Source material:
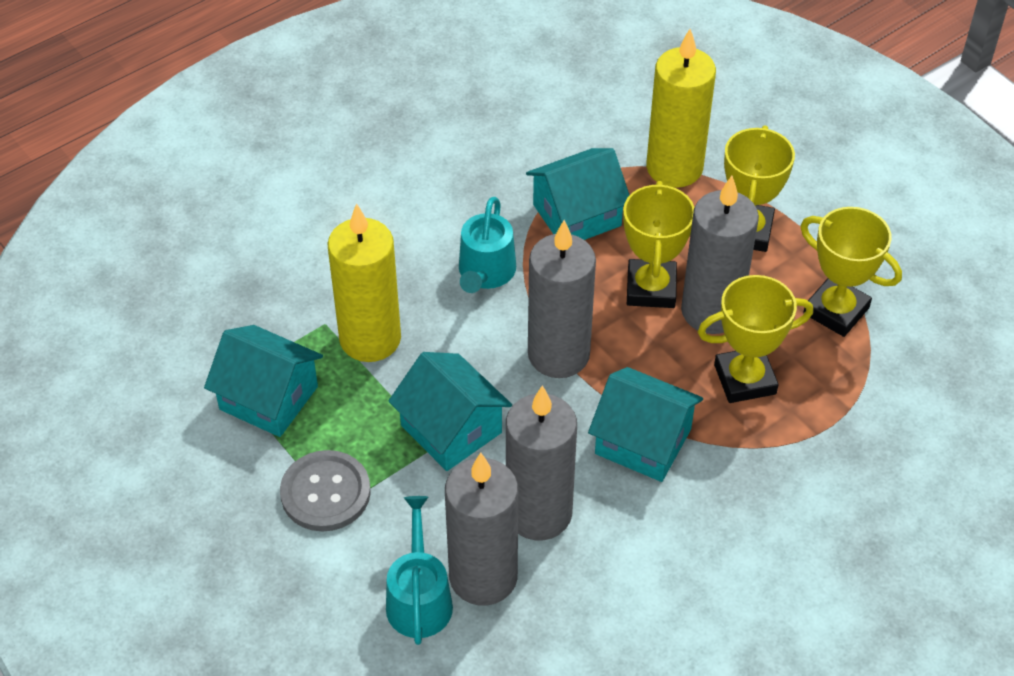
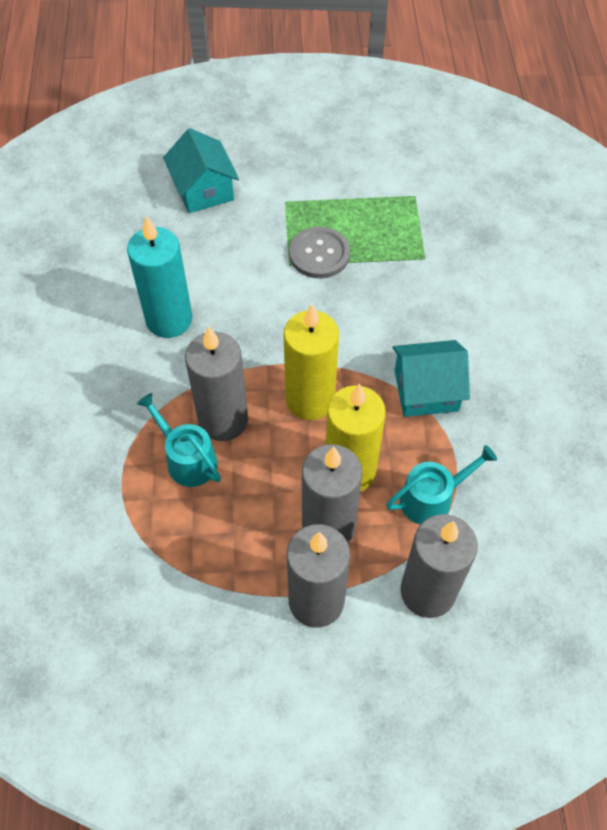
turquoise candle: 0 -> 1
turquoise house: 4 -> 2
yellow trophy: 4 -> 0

...

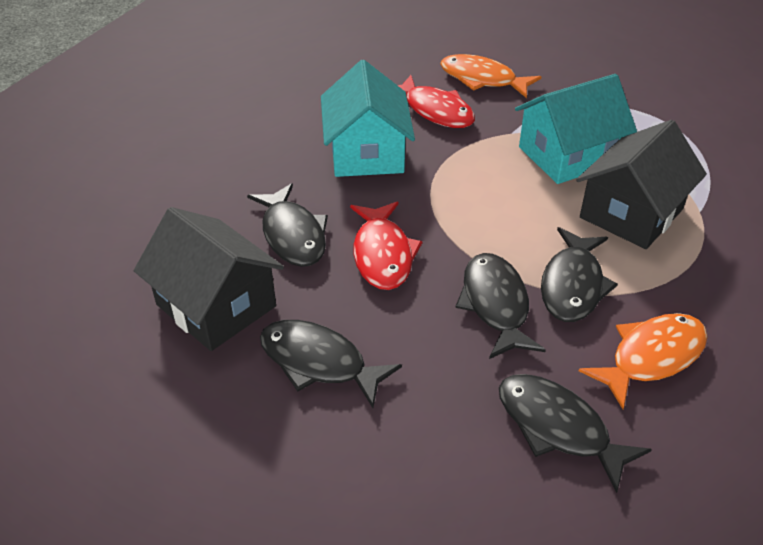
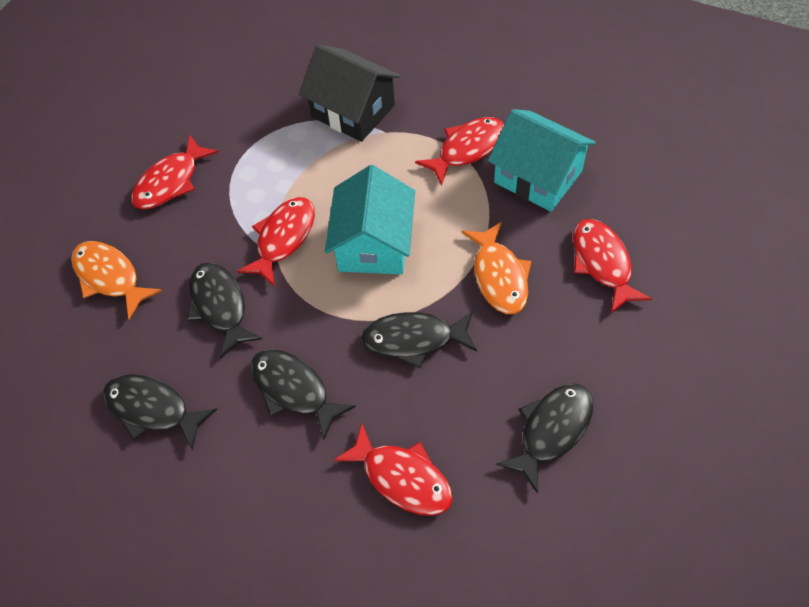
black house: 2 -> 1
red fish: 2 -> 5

Task goal: From the listing above, repeat exactly the lines starting at the line that includes "turquoise candle: 0 -> 1" and ending at the line that includes "yellow trophy: 4 -> 0", with nothing outside that span.

Answer box:
turquoise candle: 0 -> 1
turquoise house: 4 -> 2
yellow trophy: 4 -> 0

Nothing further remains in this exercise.